Activity: Copy each line below in which the string "plate" occurs.

*** Opening of Supplied data ***

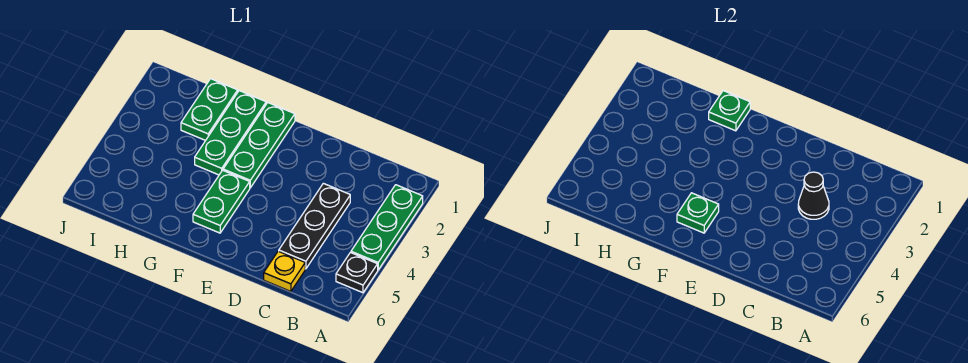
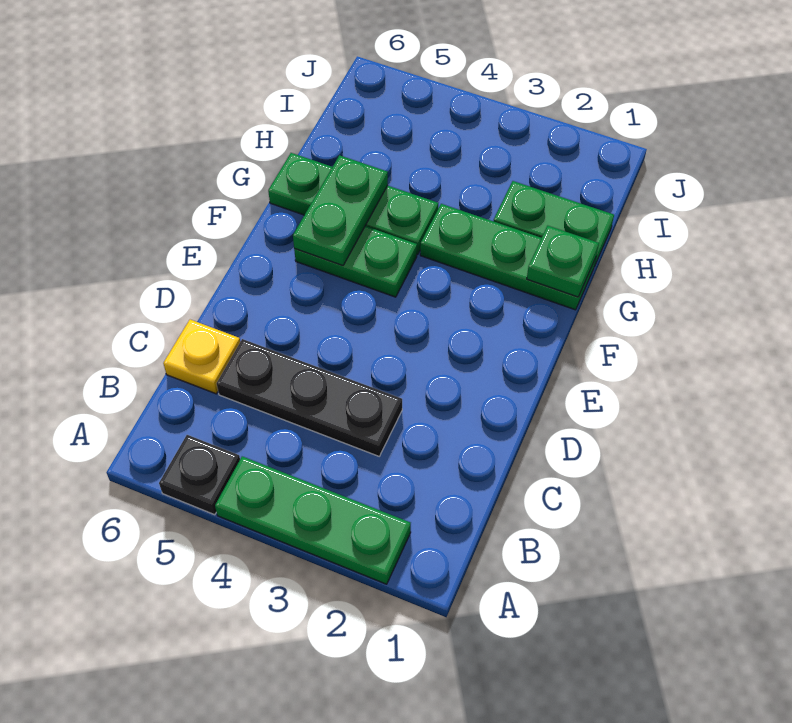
black cone C3 level 2 -> none
green plate F1:F3 level 1 -> green plate G4:G6 level 1
green plate F5 level 2 -> green plate F5:G5 level 2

*** Close of Supplied data ***

Answer box:
green plate F1:F3 level 1 -> green plate G4:G6 level 1
green plate F5 level 2 -> green plate F5:G5 level 2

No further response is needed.